## Task goal
Among the entries below, find the line with "camera: 45 degrees right, 5 degrees down", then quote it and each following line up to and including the line with "(867, 442) = (393, 437): turquoise", and nothing else.

## Data in this exercise
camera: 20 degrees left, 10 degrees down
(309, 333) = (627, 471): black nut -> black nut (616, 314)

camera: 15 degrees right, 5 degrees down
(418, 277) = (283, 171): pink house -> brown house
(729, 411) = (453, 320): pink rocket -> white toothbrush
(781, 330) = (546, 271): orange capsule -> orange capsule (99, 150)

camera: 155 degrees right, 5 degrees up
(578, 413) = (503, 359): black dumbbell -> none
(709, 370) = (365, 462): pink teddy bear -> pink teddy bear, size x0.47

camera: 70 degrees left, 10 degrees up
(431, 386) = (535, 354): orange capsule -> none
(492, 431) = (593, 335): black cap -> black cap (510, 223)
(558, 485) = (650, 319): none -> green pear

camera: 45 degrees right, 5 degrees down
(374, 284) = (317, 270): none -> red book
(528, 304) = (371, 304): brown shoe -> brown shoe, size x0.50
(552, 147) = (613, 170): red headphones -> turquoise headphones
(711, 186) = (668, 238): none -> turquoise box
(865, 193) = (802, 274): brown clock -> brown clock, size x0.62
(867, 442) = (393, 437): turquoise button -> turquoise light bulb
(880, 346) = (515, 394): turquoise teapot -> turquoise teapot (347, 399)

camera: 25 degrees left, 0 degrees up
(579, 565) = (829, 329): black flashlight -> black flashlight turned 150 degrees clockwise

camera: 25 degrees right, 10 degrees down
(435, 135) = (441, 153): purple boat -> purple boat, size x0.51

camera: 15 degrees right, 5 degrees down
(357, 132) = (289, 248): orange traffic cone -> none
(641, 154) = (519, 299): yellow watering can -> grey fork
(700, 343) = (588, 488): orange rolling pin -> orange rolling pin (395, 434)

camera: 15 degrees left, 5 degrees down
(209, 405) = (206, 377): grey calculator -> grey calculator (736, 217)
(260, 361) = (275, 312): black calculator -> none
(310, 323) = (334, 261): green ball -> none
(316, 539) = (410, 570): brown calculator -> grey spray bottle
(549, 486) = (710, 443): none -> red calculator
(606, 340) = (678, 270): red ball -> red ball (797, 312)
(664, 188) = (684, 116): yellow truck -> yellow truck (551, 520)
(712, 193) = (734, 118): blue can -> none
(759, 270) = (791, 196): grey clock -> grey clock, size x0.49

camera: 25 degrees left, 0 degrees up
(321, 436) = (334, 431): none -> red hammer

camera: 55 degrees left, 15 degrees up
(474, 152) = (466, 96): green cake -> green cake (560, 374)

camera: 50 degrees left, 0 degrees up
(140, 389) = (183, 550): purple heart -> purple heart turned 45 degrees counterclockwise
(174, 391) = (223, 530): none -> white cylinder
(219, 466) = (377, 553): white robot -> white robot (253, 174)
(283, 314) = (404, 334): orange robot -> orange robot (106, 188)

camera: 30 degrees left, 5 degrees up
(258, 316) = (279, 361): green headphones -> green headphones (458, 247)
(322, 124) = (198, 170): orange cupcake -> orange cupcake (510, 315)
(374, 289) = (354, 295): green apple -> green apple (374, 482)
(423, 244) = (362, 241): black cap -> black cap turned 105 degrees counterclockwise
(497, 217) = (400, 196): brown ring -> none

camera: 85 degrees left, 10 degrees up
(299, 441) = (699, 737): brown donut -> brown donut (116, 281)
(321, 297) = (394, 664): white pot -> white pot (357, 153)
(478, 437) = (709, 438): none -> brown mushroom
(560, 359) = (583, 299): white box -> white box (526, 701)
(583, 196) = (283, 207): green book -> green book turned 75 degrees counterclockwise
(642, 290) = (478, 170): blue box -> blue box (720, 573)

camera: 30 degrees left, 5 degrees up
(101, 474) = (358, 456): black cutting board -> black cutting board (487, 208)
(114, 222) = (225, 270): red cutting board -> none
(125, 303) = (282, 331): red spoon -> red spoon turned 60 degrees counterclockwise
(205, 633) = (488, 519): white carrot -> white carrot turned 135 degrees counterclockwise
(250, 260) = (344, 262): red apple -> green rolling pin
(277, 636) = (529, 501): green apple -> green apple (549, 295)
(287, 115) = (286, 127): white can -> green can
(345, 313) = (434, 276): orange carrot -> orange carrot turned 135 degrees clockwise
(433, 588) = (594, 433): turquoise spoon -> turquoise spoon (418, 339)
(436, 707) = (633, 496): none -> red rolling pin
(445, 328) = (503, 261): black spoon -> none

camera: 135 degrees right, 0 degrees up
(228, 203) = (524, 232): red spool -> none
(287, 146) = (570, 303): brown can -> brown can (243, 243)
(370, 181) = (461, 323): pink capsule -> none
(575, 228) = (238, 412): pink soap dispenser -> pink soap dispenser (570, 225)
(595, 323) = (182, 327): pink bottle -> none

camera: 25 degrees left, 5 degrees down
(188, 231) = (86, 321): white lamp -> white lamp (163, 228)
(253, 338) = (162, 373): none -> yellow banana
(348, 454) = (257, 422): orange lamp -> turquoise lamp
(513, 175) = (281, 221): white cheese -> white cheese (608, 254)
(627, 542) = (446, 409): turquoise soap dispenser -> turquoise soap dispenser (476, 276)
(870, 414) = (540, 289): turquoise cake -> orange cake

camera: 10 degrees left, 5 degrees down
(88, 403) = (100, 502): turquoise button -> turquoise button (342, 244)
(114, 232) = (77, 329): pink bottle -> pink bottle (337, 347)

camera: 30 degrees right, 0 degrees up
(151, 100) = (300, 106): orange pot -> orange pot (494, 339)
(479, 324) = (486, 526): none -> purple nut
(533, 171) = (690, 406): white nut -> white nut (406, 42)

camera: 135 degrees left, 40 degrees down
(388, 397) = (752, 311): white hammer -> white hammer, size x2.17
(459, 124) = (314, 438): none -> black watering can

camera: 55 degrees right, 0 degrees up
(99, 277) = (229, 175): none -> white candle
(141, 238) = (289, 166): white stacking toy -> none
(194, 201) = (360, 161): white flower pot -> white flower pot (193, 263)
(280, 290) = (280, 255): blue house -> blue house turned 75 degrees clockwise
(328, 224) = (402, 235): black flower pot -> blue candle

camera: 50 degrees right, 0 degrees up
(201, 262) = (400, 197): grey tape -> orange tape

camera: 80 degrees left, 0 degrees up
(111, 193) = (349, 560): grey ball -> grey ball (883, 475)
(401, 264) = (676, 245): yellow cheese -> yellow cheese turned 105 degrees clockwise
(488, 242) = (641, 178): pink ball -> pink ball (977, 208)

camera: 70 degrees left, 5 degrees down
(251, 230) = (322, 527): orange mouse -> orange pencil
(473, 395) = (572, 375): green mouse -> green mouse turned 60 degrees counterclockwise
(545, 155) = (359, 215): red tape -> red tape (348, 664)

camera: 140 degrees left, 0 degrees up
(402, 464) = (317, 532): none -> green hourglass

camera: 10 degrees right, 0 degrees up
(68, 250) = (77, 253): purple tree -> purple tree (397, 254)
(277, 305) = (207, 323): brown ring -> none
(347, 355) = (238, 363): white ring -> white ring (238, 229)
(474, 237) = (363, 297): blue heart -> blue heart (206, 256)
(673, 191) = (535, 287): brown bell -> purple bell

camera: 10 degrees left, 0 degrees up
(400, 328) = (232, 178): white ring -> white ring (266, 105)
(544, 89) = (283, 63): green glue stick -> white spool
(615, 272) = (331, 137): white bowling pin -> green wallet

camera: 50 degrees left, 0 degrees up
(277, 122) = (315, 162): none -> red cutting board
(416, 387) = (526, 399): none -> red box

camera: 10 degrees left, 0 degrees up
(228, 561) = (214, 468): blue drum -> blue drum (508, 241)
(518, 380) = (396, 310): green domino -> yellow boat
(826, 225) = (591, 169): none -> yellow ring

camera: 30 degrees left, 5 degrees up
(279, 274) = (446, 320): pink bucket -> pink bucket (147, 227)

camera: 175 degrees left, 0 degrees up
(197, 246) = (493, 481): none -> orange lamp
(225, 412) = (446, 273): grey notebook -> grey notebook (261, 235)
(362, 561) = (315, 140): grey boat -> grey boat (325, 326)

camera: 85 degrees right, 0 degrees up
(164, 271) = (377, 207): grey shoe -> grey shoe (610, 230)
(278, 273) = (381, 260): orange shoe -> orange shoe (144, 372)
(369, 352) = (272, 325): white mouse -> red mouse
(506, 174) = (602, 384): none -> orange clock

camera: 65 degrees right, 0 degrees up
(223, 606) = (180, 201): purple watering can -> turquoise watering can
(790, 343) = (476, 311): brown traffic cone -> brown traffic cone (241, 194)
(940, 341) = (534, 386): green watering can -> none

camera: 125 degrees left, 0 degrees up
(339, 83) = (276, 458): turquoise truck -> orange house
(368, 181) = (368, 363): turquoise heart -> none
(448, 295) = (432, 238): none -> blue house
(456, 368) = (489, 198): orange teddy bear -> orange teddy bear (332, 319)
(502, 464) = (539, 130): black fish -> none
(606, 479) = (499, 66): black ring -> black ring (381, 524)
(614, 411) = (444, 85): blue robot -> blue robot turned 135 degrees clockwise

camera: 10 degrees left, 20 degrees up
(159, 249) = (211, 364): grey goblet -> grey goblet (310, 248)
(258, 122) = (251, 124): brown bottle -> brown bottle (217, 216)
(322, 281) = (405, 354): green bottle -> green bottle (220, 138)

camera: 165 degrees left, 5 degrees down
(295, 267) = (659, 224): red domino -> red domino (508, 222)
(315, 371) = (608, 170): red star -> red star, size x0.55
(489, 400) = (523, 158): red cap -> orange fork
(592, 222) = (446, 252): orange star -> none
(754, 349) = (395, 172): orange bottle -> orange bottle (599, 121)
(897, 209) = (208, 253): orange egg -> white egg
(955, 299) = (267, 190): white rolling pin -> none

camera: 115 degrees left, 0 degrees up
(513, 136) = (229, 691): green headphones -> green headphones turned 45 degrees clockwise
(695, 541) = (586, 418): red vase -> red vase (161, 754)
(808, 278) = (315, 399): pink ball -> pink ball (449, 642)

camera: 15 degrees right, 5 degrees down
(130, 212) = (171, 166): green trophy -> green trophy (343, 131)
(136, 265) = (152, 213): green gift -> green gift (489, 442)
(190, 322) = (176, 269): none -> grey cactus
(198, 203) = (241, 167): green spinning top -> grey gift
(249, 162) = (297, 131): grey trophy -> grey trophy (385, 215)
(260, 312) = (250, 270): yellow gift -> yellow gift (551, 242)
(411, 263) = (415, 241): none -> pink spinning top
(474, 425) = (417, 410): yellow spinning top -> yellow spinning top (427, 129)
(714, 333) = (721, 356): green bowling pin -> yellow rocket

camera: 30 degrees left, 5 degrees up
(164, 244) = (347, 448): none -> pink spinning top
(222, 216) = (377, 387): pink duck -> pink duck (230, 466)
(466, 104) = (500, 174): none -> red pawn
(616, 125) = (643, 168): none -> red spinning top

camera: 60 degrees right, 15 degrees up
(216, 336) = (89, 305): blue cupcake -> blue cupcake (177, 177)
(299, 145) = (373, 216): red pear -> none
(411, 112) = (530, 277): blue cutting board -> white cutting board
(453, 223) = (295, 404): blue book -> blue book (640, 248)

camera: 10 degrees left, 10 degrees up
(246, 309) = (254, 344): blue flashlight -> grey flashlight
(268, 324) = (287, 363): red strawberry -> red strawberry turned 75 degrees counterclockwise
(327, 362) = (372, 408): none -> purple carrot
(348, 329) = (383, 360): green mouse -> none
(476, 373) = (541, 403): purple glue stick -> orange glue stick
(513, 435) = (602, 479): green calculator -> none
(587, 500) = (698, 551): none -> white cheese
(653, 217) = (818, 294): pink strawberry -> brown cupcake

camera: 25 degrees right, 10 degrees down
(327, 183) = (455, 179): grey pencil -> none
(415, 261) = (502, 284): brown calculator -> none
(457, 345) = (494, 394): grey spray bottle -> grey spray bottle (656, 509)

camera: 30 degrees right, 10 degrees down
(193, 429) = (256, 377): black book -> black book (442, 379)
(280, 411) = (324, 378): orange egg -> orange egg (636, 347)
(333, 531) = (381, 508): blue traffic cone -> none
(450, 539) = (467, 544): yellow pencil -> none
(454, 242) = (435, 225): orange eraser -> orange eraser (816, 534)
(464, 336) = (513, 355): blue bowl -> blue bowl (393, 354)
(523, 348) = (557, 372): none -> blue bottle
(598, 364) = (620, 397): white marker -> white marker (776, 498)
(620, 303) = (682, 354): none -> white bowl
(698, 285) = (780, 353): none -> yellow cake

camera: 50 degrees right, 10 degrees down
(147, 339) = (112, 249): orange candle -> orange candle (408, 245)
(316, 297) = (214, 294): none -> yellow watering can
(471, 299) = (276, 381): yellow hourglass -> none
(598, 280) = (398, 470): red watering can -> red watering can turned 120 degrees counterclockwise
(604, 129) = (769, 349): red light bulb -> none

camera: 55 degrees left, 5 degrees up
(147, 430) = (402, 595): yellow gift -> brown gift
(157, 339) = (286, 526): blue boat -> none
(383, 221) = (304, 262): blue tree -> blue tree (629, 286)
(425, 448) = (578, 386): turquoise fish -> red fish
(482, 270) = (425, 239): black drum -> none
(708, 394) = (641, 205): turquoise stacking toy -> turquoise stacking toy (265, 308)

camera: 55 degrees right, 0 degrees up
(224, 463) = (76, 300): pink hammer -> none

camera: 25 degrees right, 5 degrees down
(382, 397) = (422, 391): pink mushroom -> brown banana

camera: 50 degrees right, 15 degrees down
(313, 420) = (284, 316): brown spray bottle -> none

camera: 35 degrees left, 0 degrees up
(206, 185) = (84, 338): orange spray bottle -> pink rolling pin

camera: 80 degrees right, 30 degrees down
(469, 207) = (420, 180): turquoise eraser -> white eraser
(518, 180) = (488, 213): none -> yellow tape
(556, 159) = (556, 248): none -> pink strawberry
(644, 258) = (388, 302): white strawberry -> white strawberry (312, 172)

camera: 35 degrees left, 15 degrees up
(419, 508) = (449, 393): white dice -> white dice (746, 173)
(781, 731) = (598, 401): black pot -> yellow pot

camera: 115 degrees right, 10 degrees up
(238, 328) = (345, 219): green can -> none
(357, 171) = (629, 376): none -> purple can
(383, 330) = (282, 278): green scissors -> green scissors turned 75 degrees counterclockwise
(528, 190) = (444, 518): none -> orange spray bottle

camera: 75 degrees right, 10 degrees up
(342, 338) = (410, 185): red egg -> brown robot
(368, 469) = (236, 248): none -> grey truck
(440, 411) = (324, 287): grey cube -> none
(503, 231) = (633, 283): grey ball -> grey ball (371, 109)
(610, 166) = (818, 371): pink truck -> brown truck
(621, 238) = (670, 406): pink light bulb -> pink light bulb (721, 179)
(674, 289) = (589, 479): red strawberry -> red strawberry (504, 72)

## Your response
camera: 45 degrees right, 5 degrees down
(374, 284) = (317, 270): none -> red book
(528, 304) = (371, 304): brown shoe -> brown shoe, size x0.50
(552, 147) = (613, 170): red headphones -> turquoise headphones
(711, 186) = (668, 238): none -> turquoise box
(865, 193) = (802, 274): brown clock -> brown clock, size x0.62
(867, 442) = (393, 437): turquoise button -> turquoise light bulb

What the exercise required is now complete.